[Collected data]
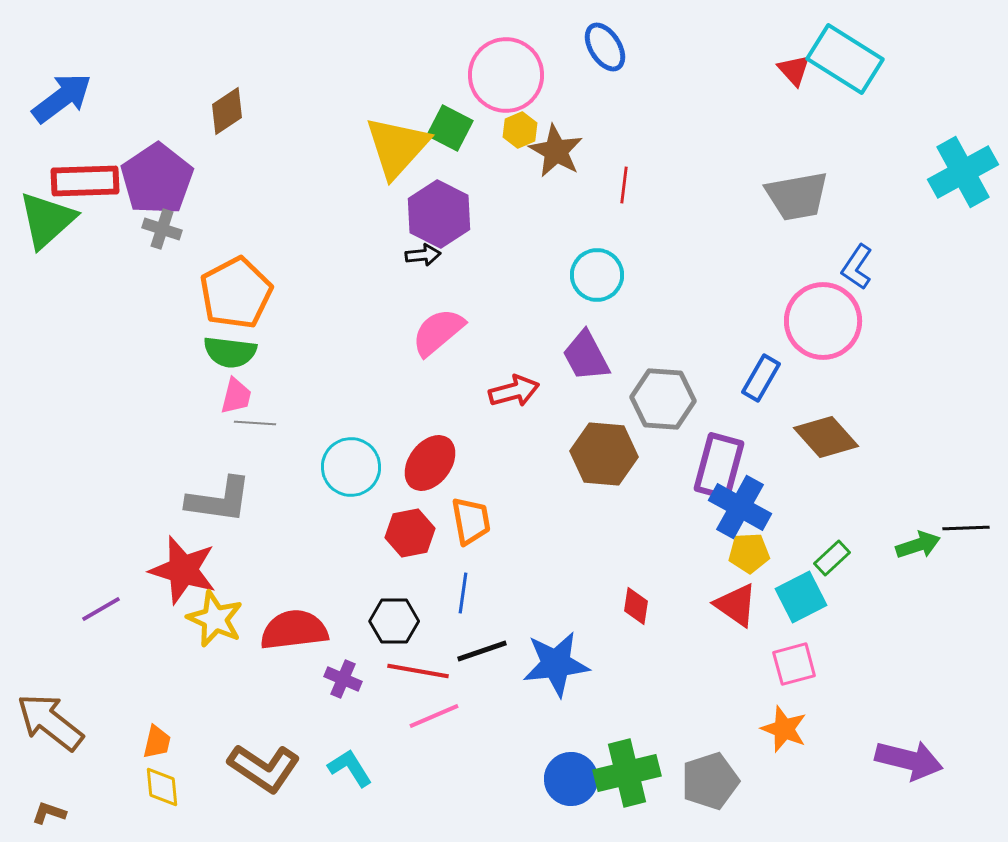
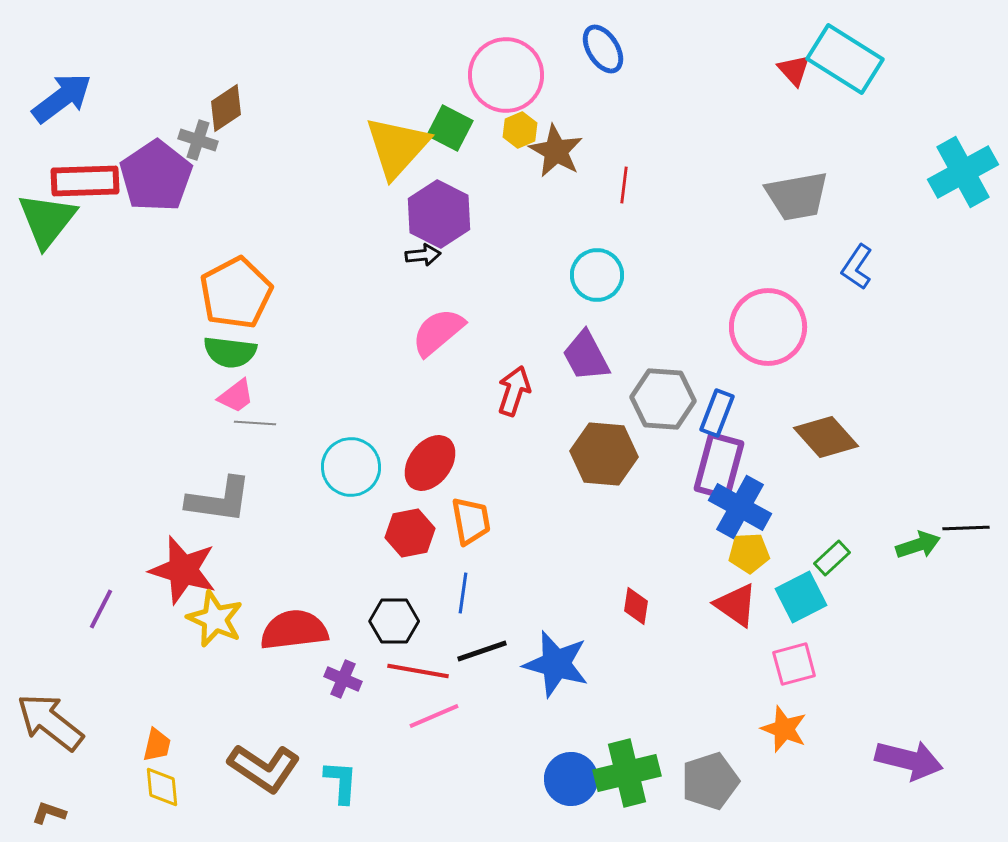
blue ellipse at (605, 47): moved 2 px left, 2 px down
brown diamond at (227, 111): moved 1 px left, 3 px up
purple pentagon at (157, 179): moved 1 px left, 3 px up
green triangle at (47, 220): rotated 10 degrees counterclockwise
gray cross at (162, 229): moved 36 px right, 89 px up
pink circle at (823, 321): moved 55 px left, 6 px down
blue rectangle at (761, 378): moved 44 px left, 35 px down; rotated 9 degrees counterclockwise
red arrow at (514, 391): rotated 57 degrees counterclockwise
pink trapezoid at (236, 396): rotated 39 degrees clockwise
purple line at (101, 609): rotated 33 degrees counterclockwise
blue star at (556, 664): rotated 22 degrees clockwise
orange trapezoid at (157, 742): moved 3 px down
cyan L-shape at (350, 768): moved 9 px left, 14 px down; rotated 36 degrees clockwise
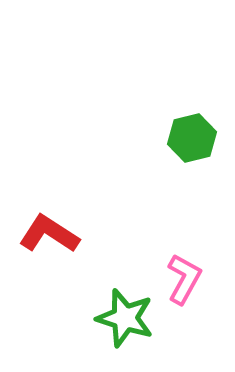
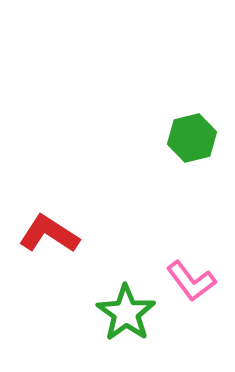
pink L-shape: moved 7 px right, 2 px down; rotated 114 degrees clockwise
green star: moved 1 px right, 5 px up; rotated 18 degrees clockwise
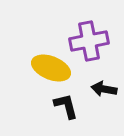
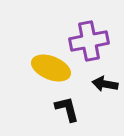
black arrow: moved 1 px right, 5 px up
black L-shape: moved 1 px right, 3 px down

### [Given task]
Quote every line above word for word, omitting the pictures.

### [Written answer]
blue ellipse at (605, 47): moved 2 px left, 2 px down
brown diamond at (227, 111): moved 1 px left, 3 px up
purple pentagon at (157, 179): moved 1 px left, 3 px up
green triangle at (47, 220): rotated 10 degrees counterclockwise
gray cross at (162, 229): moved 36 px right, 89 px up
pink circle at (823, 321): moved 55 px left, 6 px down
blue rectangle at (761, 378): moved 44 px left, 35 px down; rotated 9 degrees counterclockwise
red arrow at (514, 391): rotated 57 degrees counterclockwise
pink trapezoid at (236, 396): rotated 39 degrees clockwise
purple line at (101, 609): rotated 33 degrees counterclockwise
blue star at (556, 664): rotated 22 degrees clockwise
orange trapezoid at (157, 742): moved 3 px down
cyan L-shape at (350, 768): moved 9 px left, 14 px down; rotated 36 degrees clockwise
pink L-shape: moved 7 px right, 2 px down; rotated 114 degrees clockwise
green star: moved 1 px right, 5 px up; rotated 18 degrees clockwise
black arrow: moved 1 px right, 5 px up
black L-shape: moved 1 px right, 3 px down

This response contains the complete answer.